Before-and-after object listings
┏━━

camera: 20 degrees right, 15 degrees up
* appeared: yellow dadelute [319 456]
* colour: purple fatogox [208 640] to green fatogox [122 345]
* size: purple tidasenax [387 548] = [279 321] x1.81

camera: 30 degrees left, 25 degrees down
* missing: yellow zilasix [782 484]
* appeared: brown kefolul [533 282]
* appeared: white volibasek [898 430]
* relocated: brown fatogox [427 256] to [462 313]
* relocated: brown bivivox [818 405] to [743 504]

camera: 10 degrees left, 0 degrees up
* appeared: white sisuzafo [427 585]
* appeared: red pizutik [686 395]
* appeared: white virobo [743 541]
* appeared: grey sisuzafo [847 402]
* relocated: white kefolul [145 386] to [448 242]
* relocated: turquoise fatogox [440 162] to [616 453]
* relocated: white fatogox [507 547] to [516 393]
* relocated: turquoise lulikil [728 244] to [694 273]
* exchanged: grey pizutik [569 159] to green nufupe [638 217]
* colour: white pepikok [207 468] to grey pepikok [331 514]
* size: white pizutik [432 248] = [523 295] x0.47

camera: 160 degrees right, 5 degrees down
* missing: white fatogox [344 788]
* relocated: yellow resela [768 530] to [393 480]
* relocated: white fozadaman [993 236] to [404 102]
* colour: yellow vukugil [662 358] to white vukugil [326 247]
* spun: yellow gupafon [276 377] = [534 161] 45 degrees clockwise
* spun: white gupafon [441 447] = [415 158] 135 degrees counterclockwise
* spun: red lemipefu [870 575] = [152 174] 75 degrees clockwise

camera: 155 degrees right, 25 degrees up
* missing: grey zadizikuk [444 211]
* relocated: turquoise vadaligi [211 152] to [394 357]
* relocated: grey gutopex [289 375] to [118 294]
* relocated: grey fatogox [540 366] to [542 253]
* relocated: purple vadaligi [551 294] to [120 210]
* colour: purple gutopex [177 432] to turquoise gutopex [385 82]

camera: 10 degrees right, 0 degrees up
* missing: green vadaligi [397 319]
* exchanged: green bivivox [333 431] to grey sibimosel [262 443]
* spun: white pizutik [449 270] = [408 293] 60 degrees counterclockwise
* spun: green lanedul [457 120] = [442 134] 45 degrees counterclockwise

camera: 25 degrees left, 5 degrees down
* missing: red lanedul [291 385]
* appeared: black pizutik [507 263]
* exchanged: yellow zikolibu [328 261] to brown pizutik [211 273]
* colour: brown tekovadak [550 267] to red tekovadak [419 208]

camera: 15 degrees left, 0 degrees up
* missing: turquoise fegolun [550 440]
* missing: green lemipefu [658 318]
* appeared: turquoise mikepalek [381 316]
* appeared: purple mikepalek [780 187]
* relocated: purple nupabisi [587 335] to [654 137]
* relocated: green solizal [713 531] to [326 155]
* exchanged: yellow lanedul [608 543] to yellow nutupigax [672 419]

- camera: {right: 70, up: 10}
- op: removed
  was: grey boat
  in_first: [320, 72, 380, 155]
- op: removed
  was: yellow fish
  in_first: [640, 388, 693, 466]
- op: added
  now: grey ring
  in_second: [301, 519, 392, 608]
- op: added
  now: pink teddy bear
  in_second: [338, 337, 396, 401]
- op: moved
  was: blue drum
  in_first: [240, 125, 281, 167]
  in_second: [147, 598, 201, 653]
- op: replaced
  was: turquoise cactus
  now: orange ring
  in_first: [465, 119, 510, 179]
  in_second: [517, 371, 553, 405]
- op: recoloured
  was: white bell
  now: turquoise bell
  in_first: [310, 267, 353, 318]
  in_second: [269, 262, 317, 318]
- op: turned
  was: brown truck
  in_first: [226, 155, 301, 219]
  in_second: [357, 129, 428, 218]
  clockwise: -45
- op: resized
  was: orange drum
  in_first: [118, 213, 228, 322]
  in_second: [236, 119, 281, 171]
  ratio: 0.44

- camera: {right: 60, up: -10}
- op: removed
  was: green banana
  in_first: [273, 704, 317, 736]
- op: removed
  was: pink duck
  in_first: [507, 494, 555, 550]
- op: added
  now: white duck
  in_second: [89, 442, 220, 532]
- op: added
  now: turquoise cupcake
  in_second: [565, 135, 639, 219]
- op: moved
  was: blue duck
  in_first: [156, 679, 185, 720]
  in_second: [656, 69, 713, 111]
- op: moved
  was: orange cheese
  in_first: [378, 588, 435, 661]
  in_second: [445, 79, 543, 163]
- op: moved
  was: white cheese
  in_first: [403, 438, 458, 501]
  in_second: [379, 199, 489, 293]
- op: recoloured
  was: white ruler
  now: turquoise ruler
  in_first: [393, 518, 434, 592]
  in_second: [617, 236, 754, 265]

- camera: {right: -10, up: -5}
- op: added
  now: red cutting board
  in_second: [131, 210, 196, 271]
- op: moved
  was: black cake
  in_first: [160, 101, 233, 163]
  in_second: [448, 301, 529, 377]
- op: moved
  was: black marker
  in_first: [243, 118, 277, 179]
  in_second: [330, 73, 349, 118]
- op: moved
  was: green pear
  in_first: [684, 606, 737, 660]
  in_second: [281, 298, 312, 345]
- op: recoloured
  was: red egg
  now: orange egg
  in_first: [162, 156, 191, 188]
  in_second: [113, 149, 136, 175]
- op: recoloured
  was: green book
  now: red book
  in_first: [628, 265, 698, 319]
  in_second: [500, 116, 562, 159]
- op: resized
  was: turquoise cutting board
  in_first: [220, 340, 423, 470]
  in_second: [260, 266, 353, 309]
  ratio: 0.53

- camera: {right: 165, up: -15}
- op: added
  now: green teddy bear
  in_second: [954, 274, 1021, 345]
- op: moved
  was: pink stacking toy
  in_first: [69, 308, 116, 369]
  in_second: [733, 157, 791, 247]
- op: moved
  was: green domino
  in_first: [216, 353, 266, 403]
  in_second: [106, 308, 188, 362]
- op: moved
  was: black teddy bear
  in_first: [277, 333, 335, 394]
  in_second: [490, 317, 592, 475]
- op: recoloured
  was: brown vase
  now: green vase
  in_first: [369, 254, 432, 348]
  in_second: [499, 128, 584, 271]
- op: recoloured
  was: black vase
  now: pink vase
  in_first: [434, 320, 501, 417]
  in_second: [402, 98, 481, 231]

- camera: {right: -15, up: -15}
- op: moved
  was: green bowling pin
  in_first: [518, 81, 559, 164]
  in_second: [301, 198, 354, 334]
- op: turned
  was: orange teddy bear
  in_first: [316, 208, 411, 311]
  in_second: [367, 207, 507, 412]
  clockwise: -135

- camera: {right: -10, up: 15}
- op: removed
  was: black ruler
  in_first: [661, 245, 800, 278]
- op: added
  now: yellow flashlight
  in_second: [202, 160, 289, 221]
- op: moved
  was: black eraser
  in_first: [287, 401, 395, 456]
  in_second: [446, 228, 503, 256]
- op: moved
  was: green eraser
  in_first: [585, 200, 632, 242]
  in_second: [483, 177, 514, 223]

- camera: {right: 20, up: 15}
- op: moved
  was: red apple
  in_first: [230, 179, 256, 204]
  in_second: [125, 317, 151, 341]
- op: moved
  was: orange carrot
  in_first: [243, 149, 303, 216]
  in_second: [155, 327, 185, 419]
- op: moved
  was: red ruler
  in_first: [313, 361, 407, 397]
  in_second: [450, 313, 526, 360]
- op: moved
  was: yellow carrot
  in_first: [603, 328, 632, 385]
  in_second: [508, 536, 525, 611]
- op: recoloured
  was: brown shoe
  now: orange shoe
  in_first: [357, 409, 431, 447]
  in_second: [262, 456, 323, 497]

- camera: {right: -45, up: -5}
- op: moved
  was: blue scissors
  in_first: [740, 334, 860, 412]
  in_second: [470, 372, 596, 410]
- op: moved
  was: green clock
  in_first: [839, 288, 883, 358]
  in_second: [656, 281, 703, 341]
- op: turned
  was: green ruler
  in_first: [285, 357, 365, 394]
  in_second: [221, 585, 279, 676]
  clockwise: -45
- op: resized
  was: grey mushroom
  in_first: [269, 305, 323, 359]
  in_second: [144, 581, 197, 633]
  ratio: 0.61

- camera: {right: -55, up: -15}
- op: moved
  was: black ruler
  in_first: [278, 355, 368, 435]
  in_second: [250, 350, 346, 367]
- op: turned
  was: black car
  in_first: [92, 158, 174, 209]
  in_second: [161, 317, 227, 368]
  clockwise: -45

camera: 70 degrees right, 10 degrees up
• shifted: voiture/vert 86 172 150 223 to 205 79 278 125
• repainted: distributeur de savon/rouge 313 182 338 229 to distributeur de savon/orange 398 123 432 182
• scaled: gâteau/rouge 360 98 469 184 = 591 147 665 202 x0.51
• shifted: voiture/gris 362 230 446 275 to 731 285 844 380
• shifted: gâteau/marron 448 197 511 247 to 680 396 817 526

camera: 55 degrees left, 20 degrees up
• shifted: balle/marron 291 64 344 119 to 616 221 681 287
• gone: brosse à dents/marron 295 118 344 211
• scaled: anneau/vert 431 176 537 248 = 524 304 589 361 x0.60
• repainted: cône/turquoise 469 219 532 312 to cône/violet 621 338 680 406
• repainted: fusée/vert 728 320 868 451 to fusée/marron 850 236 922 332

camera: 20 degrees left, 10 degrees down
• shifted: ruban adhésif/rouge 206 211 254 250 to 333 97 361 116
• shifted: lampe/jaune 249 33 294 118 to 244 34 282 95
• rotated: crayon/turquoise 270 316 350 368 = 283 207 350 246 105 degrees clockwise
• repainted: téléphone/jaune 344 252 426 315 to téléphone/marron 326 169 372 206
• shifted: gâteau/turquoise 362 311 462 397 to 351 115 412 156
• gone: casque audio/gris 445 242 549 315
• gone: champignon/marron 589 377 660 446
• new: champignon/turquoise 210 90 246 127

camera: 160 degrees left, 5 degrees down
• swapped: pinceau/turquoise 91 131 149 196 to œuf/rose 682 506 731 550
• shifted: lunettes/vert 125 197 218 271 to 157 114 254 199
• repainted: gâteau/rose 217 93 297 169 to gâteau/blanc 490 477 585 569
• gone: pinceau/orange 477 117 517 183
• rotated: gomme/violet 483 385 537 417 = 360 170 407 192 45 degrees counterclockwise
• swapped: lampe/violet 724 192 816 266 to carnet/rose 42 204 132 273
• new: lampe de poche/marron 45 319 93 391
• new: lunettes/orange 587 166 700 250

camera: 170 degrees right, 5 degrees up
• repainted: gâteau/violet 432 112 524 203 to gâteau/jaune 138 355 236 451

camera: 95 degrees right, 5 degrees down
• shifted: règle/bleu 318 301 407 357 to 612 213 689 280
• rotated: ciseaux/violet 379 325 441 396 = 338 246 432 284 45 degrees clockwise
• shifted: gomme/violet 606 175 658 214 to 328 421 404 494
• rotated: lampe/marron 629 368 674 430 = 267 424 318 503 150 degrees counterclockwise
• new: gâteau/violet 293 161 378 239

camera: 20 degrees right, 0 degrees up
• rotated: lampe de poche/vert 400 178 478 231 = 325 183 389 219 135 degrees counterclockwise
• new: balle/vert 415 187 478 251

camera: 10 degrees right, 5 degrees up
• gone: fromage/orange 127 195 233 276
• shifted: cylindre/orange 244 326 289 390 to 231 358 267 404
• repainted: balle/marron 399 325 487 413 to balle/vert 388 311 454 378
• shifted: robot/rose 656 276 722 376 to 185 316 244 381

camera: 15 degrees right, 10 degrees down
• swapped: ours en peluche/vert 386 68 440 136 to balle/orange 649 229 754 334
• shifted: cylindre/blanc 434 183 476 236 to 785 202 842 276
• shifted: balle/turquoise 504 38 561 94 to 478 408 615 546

┗━━

* [Requirement]:
Tell how many lines in the entries above include the string "voiture", and write nothing but the number.

* [Solution for this task]:
2